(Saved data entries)
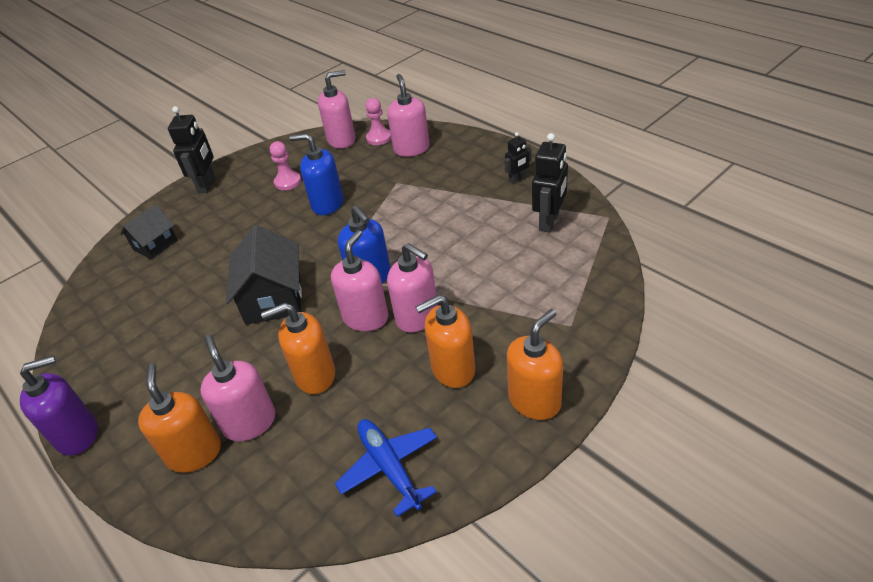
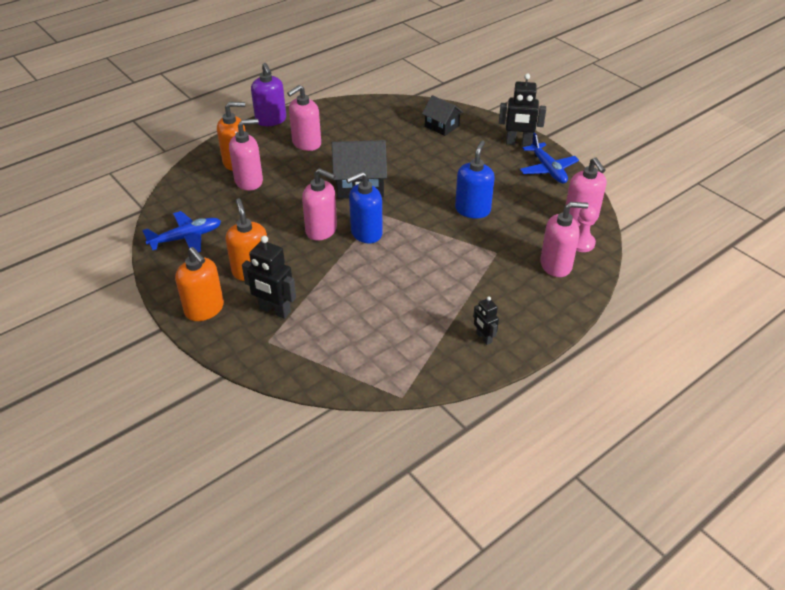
camera: 90 degrees right, 0 degrees up
(260, 163) = (548, 169): none -> blue plane
(288, 182) = (512, 186): pink pawn -> none
(315, 375) = (275, 206): orange soap dispenser -> none
(417, 317) = (311, 256): pink soap dispenser -> pink soap dispenser (306, 143)
(549, 222) = (406, 351): black robot -> black robot (274, 310)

• Job: Although the records contain pictures, your copy should hold only the text, reproduced exactly.

• Solution for this exercise:
camera: 90 degrees right, 0 degrees up
(260, 163) = (548, 169): none -> blue plane
(288, 182) = (512, 186): pink pawn -> none
(315, 375) = (275, 206): orange soap dispenser -> none
(417, 317) = (311, 256): pink soap dispenser -> pink soap dispenser (306, 143)
(549, 222) = (406, 351): black robot -> black robot (274, 310)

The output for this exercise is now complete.